| Description of the task |
Every line of the entries below that carries the string "yellow" should be copied.

*** Opening of Data records ***

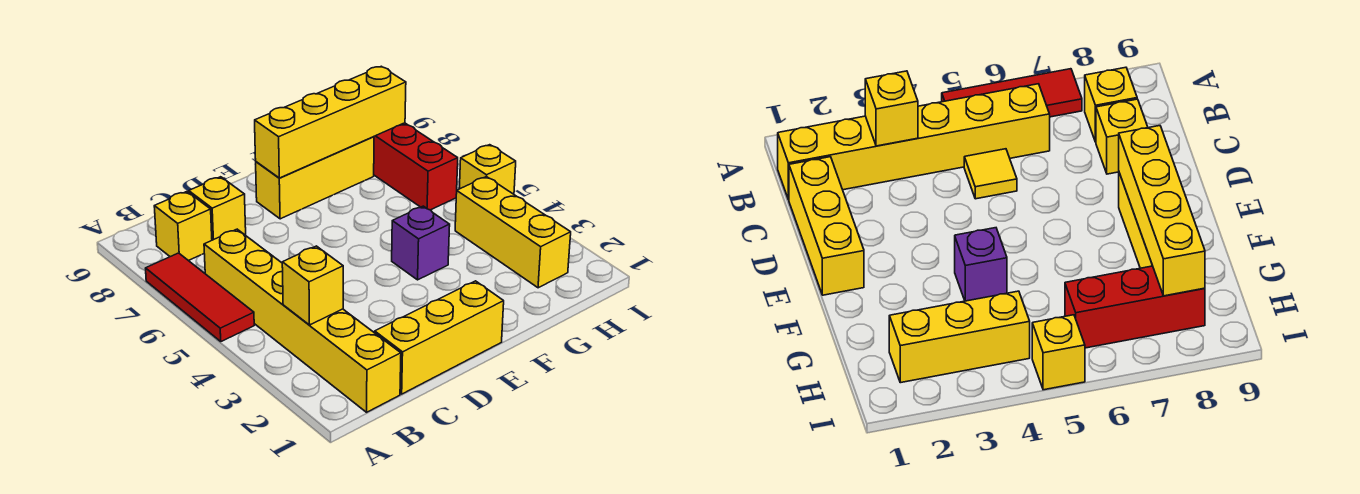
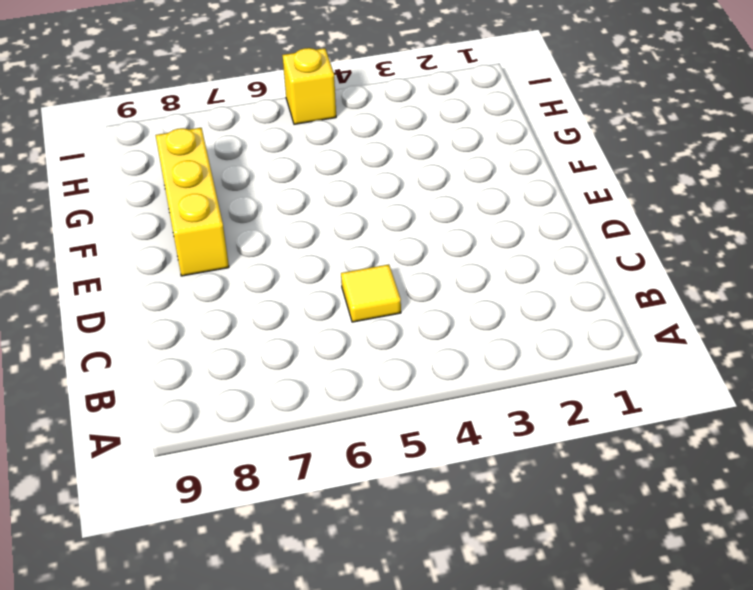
none -> red tile A5:A7 level 1
none -> yellow brick B1:B6 level 1
none -> yellow brick B8 level 1

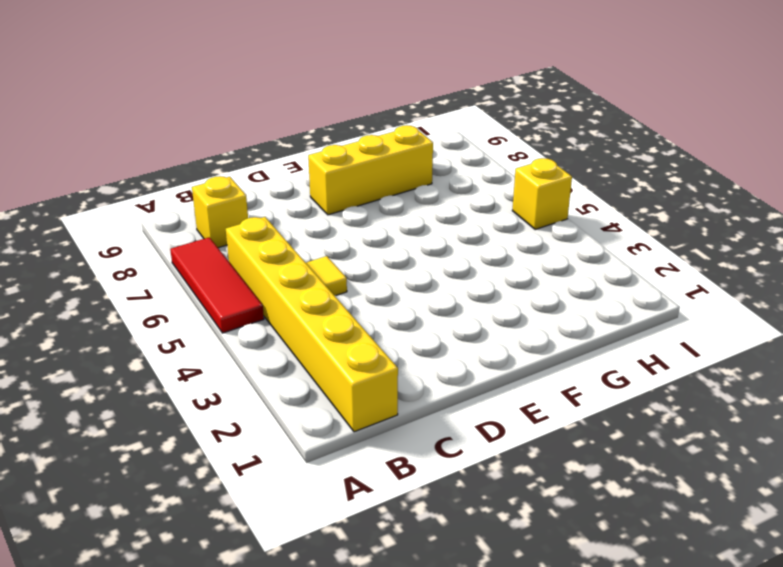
none -> yellow brick C1:E1 level 1
none -> yellow brick C8 level 1
none -> purple brick F4 level 1

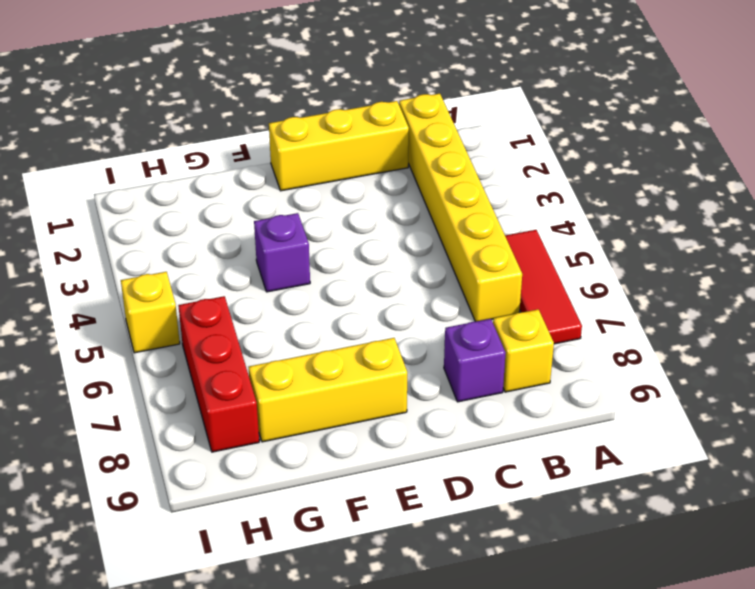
purple brick C8 level 1 -> yellow brick C8 level 1
none -> yellow tile C5 level 1
none -> yellow brick H2:H4 level 1
none -> yellow brick B3 level 2

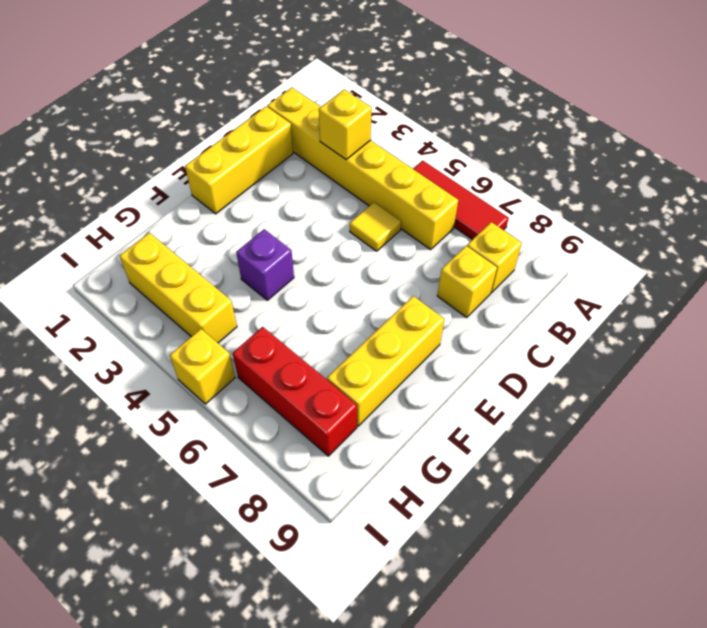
none -> yellow brick E8:H8 level 2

*** Close of Data records ***

| Result of the task |
none -> yellow brick B1:B6 level 1
none -> yellow brick B8 level 1
none -> yellow brick C1:E1 level 1
none -> yellow brick C8 level 1
purple brick C8 level 1 -> yellow brick C8 level 1
none -> yellow tile C5 level 1
none -> yellow brick H2:H4 level 1
none -> yellow brick B3 level 2
none -> yellow brick E8:H8 level 2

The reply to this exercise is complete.